Material provided:
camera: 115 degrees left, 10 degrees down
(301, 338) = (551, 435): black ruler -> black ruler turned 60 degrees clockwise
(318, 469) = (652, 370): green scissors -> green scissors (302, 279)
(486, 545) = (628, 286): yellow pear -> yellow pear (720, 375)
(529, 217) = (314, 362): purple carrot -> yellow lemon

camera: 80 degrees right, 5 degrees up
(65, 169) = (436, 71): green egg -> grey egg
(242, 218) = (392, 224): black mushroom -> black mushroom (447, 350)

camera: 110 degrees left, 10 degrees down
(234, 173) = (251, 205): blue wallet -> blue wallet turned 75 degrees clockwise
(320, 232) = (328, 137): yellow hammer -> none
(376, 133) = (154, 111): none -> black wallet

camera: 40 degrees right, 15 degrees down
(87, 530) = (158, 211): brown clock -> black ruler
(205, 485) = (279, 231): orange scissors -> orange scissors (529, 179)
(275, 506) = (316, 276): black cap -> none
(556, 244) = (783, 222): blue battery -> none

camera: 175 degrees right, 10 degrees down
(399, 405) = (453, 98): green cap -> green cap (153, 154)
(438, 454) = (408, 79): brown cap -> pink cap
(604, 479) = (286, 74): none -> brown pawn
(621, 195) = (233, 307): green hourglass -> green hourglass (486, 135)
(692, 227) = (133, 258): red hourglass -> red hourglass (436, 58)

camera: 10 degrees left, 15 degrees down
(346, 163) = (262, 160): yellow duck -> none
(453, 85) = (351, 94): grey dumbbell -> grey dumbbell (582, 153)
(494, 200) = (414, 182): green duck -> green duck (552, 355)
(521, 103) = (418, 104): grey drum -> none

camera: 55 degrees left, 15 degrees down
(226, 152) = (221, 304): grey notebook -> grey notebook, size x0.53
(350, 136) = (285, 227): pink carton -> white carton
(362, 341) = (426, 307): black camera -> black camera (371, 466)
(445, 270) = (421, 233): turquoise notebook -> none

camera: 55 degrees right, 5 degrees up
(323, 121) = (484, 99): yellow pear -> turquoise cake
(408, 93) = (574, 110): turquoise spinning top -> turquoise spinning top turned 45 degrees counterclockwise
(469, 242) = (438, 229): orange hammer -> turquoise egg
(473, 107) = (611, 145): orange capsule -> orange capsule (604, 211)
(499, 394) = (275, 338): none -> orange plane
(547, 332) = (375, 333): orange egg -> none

Work to be completed: Repeat exactly, please, each line from the beginning of the data through the line with "(362, 341) = (426, 307): black" in it, and only those lines.

Expected output:
camera: 115 degrees left, 10 degrees down
(301, 338) = (551, 435): black ruler -> black ruler turned 60 degrees clockwise
(318, 469) = (652, 370): green scissors -> green scissors (302, 279)
(486, 545) = (628, 286): yellow pear -> yellow pear (720, 375)
(529, 217) = (314, 362): purple carrot -> yellow lemon

camera: 80 degrees right, 5 degrees up
(65, 169) = (436, 71): green egg -> grey egg
(242, 218) = (392, 224): black mushroom -> black mushroom (447, 350)

camera: 110 degrees left, 10 degrees down
(234, 173) = (251, 205): blue wallet -> blue wallet turned 75 degrees clockwise
(320, 232) = (328, 137): yellow hammer -> none
(376, 133) = (154, 111): none -> black wallet

camera: 40 degrees right, 15 degrees down
(87, 530) = (158, 211): brown clock -> black ruler
(205, 485) = (279, 231): orange scissors -> orange scissors (529, 179)
(275, 506) = (316, 276): black cap -> none
(556, 244) = (783, 222): blue battery -> none

camera: 175 degrees right, 10 degrees down
(399, 405) = (453, 98): green cap -> green cap (153, 154)
(438, 454) = (408, 79): brown cap -> pink cap
(604, 479) = (286, 74): none -> brown pawn
(621, 195) = (233, 307): green hourglass -> green hourglass (486, 135)
(692, 227) = (133, 258): red hourglass -> red hourglass (436, 58)

camera: 10 degrees left, 15 degrees down
(346, 163) = (262, 160): yellow duck -> none
(453, 85) = (351, 94): grey dumbbell -> grey dumbbell (582, 153)
(494, 200) = (414, 182): green duck -> green duck (552, 355)
(521, 103) = (418, 104): grey drum -> none

camera: 55 degrees left, 15 degrees down
(226, 152) = (221, 304): grey notebook -> grey notebook, size x0.53
(350, 136) = (285, 227): pink carton -> white carton
(362, 341) = (426, 307): black camera -> black camera (371, 466)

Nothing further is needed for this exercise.